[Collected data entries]
----

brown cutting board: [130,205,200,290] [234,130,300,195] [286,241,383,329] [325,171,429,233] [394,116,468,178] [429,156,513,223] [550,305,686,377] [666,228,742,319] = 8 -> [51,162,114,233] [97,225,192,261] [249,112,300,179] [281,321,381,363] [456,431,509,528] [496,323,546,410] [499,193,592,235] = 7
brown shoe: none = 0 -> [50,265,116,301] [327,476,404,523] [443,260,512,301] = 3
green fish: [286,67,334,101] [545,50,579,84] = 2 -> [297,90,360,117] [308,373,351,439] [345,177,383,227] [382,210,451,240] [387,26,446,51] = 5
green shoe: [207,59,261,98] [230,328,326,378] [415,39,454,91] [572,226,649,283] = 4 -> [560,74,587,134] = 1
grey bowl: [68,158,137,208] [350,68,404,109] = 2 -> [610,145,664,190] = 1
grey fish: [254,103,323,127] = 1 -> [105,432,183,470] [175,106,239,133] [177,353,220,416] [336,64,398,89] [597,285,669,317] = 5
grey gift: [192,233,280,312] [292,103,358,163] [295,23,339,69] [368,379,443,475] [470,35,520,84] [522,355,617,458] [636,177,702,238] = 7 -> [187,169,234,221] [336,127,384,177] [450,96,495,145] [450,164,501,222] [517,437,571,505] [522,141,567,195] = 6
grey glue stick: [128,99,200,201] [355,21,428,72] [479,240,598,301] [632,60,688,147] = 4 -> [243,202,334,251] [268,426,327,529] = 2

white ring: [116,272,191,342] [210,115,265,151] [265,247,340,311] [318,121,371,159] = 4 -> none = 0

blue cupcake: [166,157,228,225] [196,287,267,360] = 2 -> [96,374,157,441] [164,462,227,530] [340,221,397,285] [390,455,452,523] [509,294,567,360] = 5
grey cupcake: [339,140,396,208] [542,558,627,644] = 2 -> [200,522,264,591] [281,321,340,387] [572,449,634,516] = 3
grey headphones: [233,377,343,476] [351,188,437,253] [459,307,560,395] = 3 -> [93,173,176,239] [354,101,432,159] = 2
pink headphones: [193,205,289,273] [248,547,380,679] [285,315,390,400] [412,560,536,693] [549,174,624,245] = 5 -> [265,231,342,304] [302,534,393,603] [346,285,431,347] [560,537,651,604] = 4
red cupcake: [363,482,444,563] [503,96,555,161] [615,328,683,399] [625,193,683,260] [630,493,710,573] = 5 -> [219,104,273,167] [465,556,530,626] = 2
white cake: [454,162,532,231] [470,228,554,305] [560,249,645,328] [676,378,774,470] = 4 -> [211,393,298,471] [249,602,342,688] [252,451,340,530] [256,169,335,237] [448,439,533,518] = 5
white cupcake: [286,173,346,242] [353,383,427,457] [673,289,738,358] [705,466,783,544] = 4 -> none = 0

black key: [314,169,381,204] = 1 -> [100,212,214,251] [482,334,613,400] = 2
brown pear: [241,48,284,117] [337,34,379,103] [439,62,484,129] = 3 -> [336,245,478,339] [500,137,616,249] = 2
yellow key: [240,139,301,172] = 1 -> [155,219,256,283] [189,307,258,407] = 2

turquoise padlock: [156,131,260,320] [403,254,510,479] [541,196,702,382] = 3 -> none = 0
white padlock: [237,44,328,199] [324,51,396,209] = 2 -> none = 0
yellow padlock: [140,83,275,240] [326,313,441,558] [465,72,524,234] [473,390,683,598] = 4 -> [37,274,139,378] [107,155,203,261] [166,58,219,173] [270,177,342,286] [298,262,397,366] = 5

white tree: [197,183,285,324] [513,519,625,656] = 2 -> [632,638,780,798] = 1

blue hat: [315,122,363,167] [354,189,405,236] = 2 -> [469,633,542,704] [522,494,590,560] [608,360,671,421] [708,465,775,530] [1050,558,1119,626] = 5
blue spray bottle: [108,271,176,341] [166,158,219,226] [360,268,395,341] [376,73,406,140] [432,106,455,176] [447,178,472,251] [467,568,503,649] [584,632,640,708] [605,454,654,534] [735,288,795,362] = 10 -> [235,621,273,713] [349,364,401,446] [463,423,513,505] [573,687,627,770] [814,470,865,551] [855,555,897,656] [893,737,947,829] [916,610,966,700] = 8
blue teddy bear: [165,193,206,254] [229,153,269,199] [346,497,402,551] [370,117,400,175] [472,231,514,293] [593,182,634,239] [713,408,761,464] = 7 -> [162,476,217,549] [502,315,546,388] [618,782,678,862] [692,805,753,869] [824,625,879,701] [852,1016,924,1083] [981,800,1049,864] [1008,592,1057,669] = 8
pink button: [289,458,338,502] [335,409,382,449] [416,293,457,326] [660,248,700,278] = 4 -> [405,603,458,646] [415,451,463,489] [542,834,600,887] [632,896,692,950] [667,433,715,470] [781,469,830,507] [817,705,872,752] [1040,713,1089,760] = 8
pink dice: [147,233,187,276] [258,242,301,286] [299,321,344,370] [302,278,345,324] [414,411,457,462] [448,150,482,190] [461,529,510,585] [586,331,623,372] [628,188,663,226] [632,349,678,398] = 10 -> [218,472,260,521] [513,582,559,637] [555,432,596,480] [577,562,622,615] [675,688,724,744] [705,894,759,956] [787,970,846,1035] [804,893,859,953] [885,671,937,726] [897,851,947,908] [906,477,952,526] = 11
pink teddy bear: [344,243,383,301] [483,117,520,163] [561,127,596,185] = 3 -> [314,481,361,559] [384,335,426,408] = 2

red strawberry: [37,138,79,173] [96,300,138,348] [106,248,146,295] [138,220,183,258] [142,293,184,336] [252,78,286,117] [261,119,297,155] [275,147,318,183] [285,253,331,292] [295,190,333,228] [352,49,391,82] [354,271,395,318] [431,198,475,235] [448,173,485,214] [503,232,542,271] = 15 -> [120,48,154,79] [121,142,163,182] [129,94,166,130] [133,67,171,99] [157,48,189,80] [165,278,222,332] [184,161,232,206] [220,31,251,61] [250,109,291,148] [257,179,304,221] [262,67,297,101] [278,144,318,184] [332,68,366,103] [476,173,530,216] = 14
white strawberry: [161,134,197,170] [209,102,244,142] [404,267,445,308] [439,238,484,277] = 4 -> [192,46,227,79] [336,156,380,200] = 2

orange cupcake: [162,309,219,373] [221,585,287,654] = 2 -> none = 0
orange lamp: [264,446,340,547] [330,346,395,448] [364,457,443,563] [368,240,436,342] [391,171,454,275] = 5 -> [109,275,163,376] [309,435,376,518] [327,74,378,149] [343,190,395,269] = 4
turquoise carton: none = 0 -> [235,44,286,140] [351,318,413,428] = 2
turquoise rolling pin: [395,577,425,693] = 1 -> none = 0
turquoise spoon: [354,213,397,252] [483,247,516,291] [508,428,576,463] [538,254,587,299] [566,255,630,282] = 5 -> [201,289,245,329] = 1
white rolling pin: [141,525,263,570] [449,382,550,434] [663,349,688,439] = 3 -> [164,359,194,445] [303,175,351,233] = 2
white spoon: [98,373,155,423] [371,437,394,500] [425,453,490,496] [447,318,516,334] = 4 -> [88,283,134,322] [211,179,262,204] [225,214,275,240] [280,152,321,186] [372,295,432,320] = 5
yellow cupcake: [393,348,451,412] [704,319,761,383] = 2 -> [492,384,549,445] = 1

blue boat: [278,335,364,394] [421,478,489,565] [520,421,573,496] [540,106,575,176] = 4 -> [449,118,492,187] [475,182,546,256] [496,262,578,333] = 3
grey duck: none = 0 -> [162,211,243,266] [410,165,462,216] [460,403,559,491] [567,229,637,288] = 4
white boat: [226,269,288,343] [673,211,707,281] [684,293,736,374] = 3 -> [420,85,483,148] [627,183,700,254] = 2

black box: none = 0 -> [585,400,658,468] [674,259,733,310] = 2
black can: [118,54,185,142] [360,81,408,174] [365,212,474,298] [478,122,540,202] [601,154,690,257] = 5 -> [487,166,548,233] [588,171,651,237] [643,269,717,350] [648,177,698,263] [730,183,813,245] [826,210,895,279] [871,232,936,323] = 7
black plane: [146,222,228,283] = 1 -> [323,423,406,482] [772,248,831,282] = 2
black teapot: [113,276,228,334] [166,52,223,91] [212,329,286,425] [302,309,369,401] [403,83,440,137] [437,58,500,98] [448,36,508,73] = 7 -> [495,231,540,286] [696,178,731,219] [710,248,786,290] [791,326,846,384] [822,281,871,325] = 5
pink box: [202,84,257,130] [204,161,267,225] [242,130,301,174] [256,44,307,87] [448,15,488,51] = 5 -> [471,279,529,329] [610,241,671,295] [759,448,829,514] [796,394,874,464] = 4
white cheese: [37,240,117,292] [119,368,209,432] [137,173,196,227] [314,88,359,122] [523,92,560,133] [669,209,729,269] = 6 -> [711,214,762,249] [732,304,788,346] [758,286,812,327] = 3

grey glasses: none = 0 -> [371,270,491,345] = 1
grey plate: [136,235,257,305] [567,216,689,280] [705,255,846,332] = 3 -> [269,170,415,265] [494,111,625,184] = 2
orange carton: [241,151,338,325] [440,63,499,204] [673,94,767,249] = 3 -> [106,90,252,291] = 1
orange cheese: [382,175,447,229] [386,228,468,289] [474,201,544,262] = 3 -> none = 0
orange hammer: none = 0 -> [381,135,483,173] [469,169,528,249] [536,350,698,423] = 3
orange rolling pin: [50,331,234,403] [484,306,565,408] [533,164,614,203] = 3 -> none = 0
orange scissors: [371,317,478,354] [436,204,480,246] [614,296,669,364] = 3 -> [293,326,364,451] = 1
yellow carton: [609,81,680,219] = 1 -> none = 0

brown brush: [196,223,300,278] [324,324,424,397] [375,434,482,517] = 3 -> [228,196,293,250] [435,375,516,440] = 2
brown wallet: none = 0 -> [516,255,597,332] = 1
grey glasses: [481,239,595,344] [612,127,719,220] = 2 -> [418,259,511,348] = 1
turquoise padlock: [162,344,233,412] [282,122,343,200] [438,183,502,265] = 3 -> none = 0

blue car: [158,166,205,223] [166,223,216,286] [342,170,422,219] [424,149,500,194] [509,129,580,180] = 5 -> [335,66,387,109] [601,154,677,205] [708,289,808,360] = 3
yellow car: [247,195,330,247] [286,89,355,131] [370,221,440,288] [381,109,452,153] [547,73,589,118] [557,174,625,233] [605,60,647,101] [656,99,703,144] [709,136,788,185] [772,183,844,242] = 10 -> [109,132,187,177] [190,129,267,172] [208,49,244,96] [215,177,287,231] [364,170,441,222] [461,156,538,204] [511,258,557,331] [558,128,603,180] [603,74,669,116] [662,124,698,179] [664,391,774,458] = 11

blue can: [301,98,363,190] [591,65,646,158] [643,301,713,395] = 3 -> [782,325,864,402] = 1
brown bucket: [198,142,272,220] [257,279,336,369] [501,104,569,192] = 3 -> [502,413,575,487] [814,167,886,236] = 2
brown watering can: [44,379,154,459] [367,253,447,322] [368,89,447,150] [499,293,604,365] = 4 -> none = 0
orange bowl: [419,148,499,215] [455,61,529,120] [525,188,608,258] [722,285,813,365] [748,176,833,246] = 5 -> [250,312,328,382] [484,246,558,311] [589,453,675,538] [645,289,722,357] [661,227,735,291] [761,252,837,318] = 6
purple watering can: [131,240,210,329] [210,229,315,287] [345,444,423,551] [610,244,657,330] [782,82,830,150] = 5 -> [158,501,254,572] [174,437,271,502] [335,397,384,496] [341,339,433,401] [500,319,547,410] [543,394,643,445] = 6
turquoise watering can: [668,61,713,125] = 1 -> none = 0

----

> [PROBLEM TO SOLVE]
Please print exactly what appears from the first line of the data through the line with "grey bowl: [68,158,137,208]", including both of those lines and nothing past them.

> [RESULT OF THIS TASK]
brown cutting board: [130,205,200,290] [234,130,300,195] [286,241,383,329] [325,171,429,233] [394,116,468,178] [429,156,513,223] [550,305,686,377] [666,228,742,319] = 8 -> [51,162,114,233] [97,225,192,261] [249,112,300,179] [281,321,381,363] [456,431,509,528] [496,323,546,410] [499,193,592,235] = 7
brown shoe: none = 0 -> [50,265,116,301] [327,476,404,523] [443,260,512,301] = 3
green fish: [286,67,334,101] [545,50,579,84] = 2 -> [297,90,360,117] [308,373,351,439] [345,177,383,227] [382,210,451,240] [387,26,446,51] = 5
green shoe: [207,59,261,98] [230,328,326,378] [415,39,454,91] [572,226,649,283] = 4 -> [560,74,587,134] = 1
grey bowl: [68,158,137,208] [350,68,404,109] = 2 -> [610,145,664,190] = 1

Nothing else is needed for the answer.